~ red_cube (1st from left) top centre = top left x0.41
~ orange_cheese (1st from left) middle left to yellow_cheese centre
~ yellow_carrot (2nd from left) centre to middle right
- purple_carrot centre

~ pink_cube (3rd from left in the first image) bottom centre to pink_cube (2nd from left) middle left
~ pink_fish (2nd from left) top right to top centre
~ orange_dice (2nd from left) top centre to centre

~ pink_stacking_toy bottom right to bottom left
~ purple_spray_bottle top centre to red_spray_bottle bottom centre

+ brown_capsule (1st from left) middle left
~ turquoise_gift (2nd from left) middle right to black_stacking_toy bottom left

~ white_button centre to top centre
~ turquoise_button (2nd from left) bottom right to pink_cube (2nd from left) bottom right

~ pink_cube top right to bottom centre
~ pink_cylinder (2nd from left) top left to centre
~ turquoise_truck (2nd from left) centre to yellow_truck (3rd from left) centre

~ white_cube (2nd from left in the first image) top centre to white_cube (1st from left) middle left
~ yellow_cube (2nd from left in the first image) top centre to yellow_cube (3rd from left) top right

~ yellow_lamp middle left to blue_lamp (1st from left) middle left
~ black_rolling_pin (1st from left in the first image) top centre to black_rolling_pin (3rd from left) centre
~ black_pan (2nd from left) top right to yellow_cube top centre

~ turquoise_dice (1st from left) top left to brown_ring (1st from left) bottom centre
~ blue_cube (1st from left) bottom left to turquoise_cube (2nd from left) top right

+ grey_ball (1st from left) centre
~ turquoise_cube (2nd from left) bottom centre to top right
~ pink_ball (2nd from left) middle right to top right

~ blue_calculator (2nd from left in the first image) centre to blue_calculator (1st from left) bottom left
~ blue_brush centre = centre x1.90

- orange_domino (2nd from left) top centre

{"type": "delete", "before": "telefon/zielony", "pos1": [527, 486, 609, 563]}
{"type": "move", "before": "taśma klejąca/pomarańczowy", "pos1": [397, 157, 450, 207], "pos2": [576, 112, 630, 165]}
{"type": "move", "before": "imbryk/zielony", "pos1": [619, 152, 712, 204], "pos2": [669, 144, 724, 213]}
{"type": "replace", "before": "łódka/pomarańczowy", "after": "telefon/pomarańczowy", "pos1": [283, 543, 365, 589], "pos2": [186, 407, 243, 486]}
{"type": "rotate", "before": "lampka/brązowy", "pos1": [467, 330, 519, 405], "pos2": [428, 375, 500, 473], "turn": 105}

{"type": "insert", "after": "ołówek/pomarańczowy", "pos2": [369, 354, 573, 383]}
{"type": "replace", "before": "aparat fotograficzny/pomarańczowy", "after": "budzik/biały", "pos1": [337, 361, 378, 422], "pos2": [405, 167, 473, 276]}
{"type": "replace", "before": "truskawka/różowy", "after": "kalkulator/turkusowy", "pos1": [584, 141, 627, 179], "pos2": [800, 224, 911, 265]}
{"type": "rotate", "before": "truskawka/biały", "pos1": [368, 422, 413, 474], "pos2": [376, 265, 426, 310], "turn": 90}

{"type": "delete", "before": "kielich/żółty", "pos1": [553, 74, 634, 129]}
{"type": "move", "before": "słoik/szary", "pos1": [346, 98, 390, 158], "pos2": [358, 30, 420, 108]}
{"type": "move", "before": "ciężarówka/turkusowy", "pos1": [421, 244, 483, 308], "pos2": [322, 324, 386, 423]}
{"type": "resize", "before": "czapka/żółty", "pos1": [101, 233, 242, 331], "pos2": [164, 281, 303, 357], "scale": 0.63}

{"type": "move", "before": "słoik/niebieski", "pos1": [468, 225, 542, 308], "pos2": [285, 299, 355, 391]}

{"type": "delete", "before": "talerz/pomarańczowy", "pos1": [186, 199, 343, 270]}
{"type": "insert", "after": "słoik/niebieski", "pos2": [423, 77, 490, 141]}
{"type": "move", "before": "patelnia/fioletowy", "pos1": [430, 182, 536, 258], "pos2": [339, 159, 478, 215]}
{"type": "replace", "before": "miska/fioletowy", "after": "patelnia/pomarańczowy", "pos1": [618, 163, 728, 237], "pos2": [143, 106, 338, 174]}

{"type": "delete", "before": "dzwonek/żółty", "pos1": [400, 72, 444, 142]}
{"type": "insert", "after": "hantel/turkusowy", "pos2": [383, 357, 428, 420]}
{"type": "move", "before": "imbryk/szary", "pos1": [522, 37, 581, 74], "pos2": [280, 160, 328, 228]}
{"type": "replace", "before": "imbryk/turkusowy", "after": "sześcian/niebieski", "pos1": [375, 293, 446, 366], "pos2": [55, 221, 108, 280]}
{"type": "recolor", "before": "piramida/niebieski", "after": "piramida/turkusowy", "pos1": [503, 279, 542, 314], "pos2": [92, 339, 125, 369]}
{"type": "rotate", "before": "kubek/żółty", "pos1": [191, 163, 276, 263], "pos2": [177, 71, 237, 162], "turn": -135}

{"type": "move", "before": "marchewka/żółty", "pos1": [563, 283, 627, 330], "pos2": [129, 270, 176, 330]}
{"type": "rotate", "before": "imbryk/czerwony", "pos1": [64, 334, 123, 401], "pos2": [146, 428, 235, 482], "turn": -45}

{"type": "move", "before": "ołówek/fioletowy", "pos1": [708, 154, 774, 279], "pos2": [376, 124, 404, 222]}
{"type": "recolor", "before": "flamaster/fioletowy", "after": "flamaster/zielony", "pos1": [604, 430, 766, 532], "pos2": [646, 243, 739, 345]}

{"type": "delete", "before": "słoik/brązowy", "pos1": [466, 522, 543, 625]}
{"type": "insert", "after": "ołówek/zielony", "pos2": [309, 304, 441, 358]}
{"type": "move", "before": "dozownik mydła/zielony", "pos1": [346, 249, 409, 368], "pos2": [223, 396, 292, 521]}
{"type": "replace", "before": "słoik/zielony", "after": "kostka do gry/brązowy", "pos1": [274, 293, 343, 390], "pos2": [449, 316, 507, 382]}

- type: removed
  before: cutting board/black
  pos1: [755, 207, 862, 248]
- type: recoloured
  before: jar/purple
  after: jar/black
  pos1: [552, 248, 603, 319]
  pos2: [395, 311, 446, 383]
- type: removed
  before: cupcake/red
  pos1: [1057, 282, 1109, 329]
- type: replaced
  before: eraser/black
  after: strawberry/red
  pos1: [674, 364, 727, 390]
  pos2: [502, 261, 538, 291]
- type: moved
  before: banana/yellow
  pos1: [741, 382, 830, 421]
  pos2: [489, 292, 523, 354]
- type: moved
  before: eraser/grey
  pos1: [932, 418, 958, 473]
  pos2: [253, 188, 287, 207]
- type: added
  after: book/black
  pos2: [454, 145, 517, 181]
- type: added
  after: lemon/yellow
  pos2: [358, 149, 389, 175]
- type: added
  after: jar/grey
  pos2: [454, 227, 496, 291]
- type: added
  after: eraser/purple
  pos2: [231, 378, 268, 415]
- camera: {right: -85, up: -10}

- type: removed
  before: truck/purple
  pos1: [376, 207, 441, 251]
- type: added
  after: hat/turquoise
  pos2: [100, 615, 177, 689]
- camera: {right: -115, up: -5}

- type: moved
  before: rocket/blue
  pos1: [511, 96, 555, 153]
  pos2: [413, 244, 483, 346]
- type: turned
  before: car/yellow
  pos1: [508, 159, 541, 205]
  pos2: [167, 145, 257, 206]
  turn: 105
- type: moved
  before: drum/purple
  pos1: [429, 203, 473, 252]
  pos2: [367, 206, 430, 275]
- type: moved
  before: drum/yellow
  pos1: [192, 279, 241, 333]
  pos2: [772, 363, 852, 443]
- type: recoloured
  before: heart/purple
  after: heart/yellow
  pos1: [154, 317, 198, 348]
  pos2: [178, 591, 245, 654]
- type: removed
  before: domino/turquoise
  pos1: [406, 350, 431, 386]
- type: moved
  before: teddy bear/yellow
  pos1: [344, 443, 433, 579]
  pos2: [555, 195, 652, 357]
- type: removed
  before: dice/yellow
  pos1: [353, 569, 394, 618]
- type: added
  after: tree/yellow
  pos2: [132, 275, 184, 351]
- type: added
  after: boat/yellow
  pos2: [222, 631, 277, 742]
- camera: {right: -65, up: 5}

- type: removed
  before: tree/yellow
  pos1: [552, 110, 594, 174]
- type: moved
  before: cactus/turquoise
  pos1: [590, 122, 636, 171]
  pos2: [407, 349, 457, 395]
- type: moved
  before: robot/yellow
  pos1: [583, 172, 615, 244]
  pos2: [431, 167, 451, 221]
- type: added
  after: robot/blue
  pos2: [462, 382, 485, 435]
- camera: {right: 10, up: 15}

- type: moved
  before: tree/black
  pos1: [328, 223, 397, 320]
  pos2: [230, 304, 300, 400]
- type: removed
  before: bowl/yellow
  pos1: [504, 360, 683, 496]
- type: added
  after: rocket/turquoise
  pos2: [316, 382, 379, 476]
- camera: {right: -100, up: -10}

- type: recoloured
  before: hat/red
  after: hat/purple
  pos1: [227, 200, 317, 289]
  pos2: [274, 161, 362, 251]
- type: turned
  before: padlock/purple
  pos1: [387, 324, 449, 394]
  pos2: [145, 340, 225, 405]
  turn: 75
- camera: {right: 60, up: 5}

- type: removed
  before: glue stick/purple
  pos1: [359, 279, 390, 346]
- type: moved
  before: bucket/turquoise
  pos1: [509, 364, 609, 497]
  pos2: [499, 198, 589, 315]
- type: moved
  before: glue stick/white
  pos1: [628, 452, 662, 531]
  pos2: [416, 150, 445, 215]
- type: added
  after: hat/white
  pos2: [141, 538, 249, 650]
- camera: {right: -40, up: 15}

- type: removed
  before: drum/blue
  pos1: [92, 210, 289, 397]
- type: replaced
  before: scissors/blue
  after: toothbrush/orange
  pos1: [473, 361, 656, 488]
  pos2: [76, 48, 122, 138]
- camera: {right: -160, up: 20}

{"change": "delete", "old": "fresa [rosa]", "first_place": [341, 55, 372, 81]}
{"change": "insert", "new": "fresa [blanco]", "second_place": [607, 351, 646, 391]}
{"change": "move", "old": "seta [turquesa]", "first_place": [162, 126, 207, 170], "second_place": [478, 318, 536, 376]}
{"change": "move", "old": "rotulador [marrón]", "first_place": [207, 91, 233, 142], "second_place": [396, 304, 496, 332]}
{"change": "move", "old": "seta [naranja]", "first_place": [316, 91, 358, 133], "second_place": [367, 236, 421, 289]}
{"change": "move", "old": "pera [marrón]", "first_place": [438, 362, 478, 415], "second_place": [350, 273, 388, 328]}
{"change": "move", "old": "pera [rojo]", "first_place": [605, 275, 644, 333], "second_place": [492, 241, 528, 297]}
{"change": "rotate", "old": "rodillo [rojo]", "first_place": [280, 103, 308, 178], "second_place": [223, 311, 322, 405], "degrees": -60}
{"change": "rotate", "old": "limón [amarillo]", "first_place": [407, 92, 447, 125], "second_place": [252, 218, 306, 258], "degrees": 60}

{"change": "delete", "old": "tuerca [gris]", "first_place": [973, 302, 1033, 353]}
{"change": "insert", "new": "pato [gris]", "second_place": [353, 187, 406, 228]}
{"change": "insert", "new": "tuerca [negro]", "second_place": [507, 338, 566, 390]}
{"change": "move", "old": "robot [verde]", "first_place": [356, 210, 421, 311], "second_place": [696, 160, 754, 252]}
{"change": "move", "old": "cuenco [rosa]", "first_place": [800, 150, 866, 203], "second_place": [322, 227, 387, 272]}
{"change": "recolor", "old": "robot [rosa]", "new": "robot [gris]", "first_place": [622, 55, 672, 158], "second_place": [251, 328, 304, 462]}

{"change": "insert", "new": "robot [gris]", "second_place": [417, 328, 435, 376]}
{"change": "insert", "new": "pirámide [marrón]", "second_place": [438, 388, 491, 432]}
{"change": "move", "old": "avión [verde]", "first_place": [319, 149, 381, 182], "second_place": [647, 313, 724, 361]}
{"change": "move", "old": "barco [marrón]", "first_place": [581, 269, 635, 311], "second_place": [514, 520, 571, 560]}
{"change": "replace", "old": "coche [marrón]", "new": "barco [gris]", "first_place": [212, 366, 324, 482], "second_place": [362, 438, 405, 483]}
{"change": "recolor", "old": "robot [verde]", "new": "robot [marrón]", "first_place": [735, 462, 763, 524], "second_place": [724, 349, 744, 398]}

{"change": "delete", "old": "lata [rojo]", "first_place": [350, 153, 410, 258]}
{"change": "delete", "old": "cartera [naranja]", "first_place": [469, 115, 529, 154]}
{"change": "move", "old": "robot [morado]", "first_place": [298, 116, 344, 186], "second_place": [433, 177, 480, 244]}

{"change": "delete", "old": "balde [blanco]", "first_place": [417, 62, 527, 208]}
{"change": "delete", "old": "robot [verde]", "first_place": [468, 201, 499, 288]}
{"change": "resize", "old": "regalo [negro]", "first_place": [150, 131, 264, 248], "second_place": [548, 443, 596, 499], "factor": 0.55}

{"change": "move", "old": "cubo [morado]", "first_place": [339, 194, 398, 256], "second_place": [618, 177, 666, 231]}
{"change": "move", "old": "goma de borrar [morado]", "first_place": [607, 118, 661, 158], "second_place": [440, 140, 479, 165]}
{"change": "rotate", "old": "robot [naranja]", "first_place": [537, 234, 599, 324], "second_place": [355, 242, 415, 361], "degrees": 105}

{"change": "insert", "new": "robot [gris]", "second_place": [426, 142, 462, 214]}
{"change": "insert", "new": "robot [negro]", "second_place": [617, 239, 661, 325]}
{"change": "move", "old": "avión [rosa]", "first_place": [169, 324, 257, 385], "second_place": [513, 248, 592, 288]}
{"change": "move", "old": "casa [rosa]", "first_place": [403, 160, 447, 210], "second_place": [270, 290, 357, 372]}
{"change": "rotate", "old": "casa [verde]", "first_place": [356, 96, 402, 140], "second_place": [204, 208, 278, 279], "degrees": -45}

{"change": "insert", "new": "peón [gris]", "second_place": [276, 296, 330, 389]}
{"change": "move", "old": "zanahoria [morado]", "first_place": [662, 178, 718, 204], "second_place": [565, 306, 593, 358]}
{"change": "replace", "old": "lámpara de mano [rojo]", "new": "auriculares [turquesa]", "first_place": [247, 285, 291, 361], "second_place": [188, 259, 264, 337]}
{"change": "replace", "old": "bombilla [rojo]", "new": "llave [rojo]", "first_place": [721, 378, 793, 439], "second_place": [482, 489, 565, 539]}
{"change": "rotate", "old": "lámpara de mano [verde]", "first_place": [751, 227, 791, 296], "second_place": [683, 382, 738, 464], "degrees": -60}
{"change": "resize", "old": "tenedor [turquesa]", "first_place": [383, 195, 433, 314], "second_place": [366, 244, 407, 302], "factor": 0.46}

● ● ● ● ●

- TASK DESCRIPTION: All lines of the records containing "pera" should be shown.

- EXERCISE SOLUTION:
{"change": "move", "old": "pera [marrón]", "first_place": [438, 362, 478, 415], "second_place": [350, 273, 388, 328]}
{"change": "move", "old": "pera [rojo]", "first_place": [605, 275, 644, 333], "second_place": [492, 241, 528, 297]}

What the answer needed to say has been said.